***** DATA FOR THE TASK

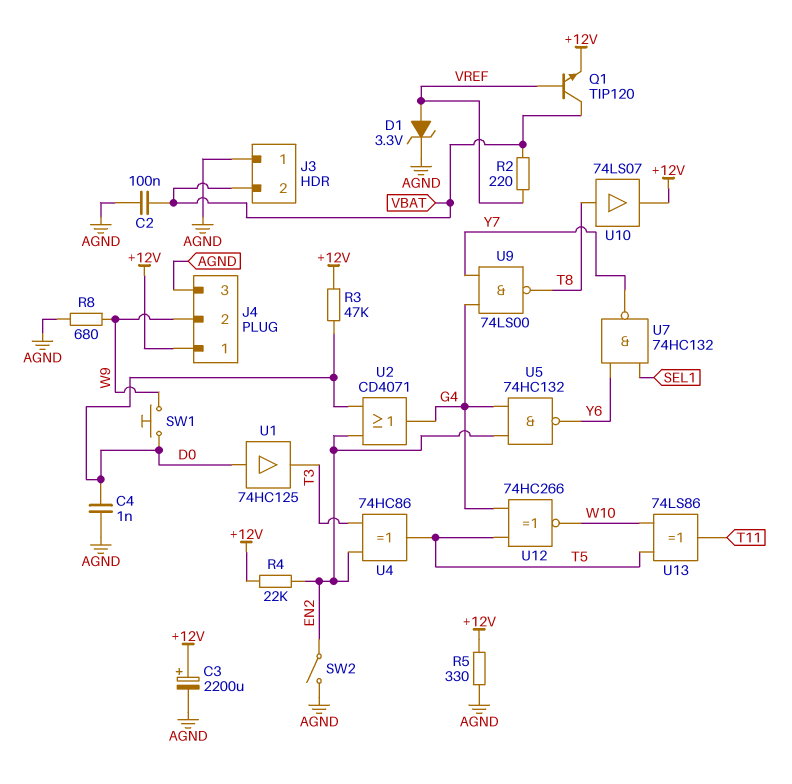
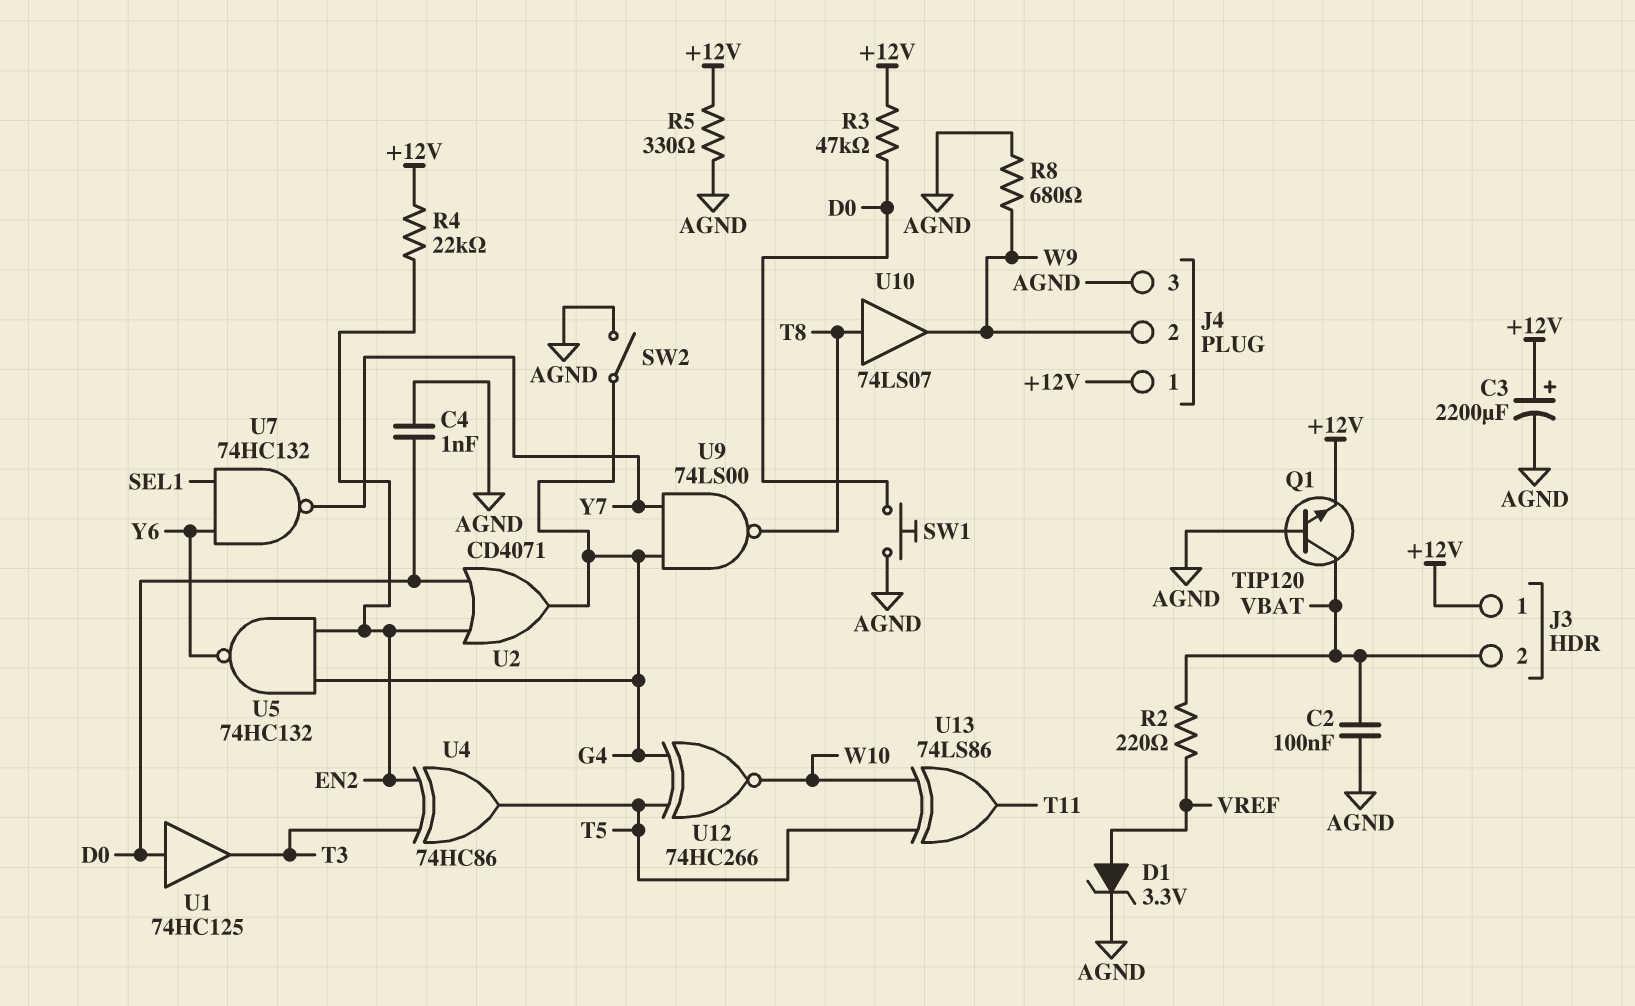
J3 pin 1: AGND -> +12V
Q1: NPN TIP120 (B VREF, C VBAT, E +12V) -> NPN TIP120 (B AGND, C VBAT, E +12V)
SW1: button (D0, W9) -> button (AGND, D0)
SW2: switch (AGND, EN2) -> switch (AGND, G4)
U10: buffer 74LS07 (in T8, out +12V) -> buffer 74LS07 (in T8, out W9)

**********

**WORK ITEM**
Lines in the material above that contain "AGND": how many are there? Reply with the number only.

**ANSWER BOX**
4